Dataset excerpt

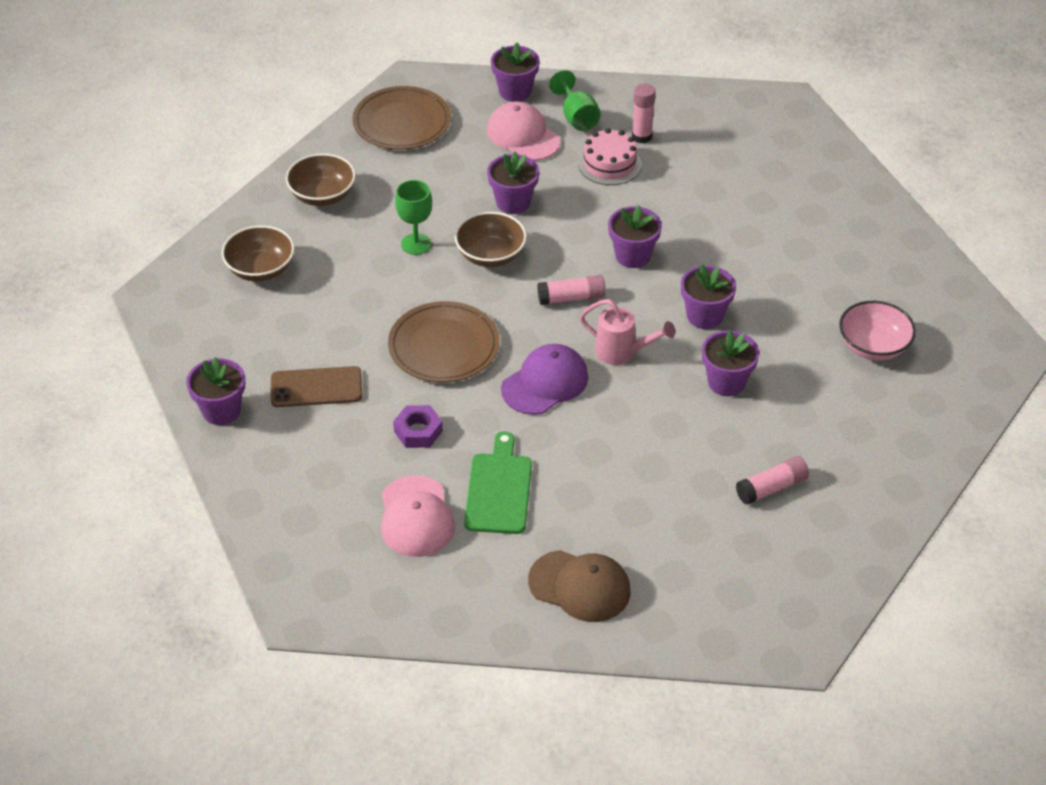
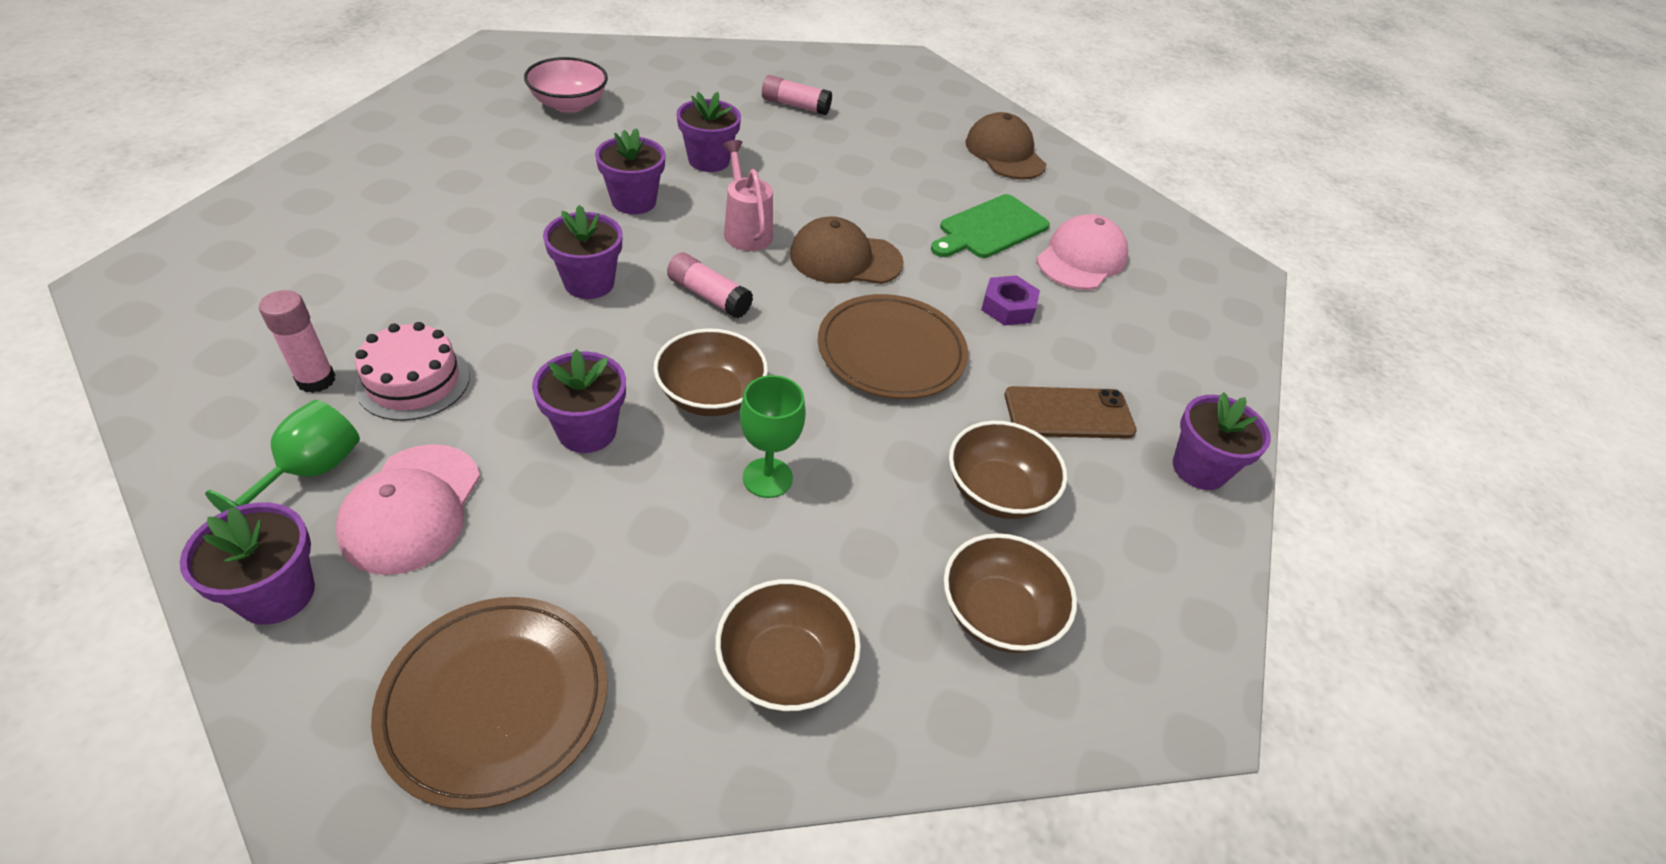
camera: 140 degrees left, 0 degrees up
(311, 317) = (997, 491): none -> brown bowl
(316, 387) = (1068, 413): brown phone -> brown phone turned 45 degrees counterclockwise
(545, 383) = (845, 259): purple cap -> brown cap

Exercise aim
Once the images are dropped, set down the remaining material word for word.

The completed task
camera: 140 degrees left, 0 degrees up
(311, 317) = (997, 491): none -> brown bowl
(316, 387) = (1068, 413): brown phone -> brown phone turned 45 degrees counterclockwise
(545, 383) = (845, 259): purple cap -> brown cap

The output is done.